(Edit tracking data)
*-*-*
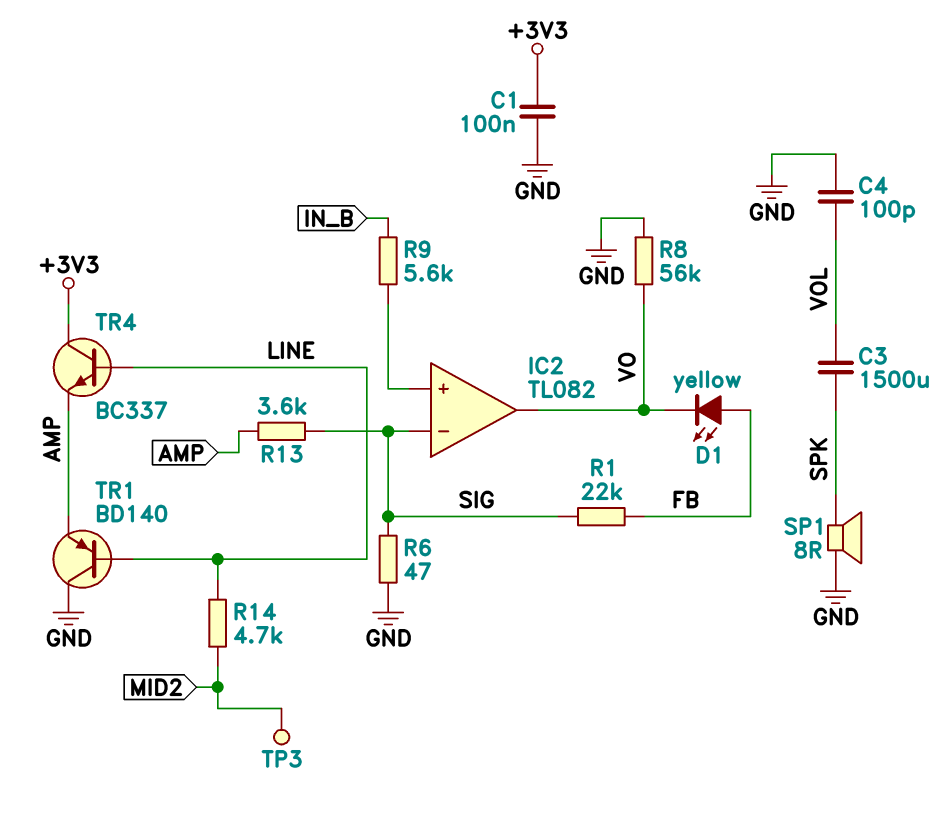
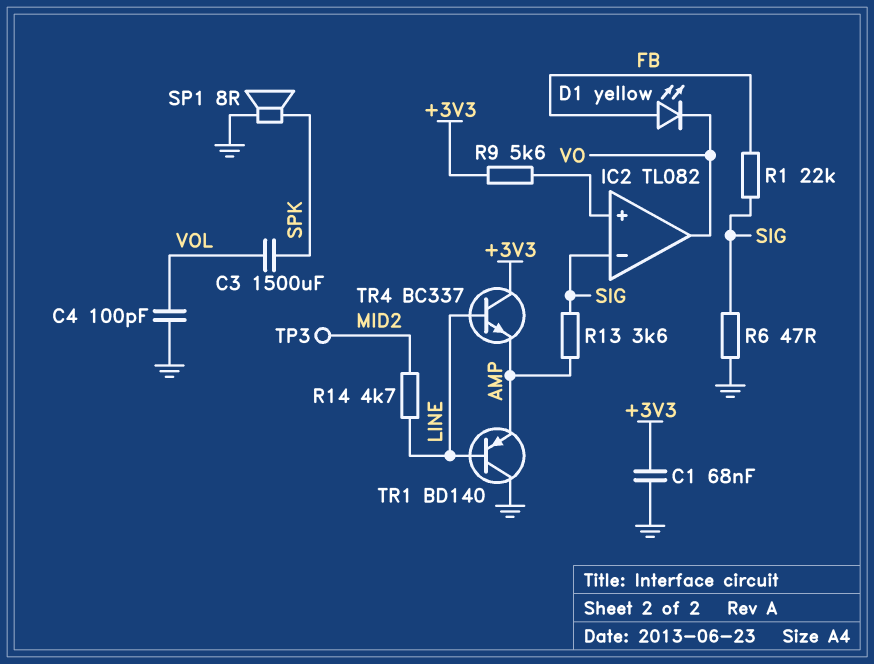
C1: 100nF (+3V3, GND) -> 68nF (+3V3, GND)
R8: 56k (GND, VO) -> none
R9: 5.6k (IC2/in+, IN_B) -> 5.6k (+3V3, IC2/in+)

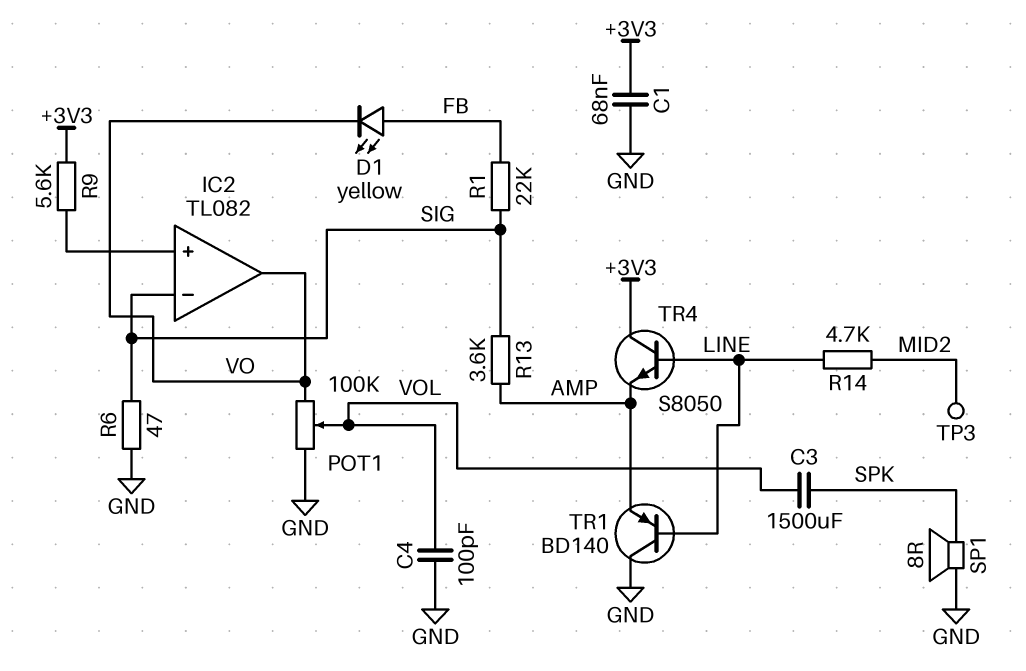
POT1: none -> 100k (GND, VO, wiper VOL)
TR4: NPN BC337 (B LINE, C +3V3, E AMP) -> NPN S8050 (B LINE, C +3V3, E AMP)

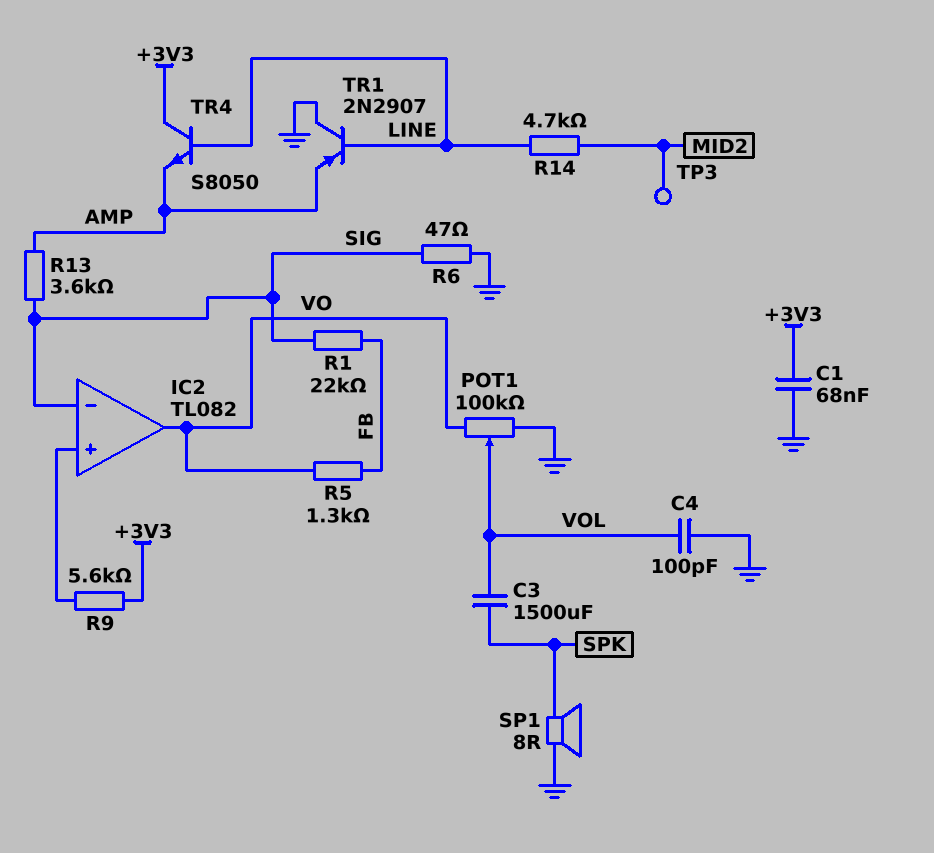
D1: LED yellow (A FB, K VO) -> none
R5: none -> 1.3k (FB, VO)
TR1: PNP BD140 (B LINE, C GND, E AMP) -> PNP 2N2907 (B LINE, C GND, E AMP)

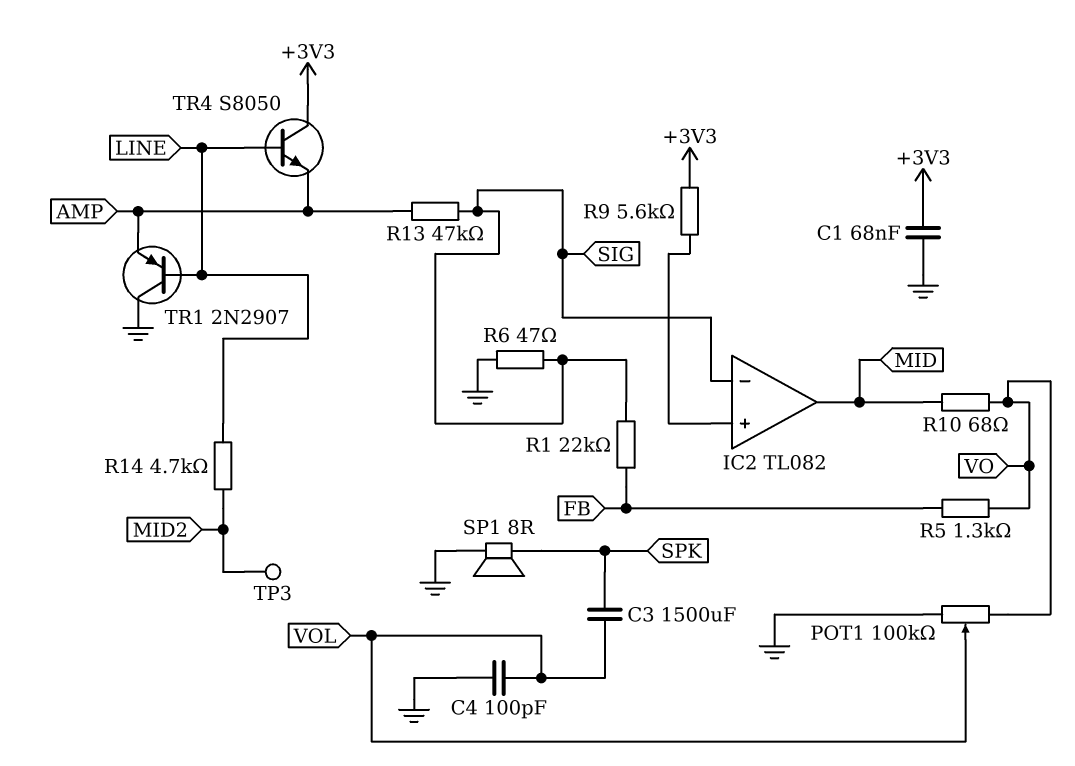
IC2 pin out: VO -> MID
R10: none -> 68 (MID, VO)
R13: 3.6k (AMP, SIG) -> 47k (AMP, SIG)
*-*-*
▶ **Instructions for the task**: In how many lines of the data does the string "none" occur? Answer with the number and nothing else.

▶ **Solution for this task**: 5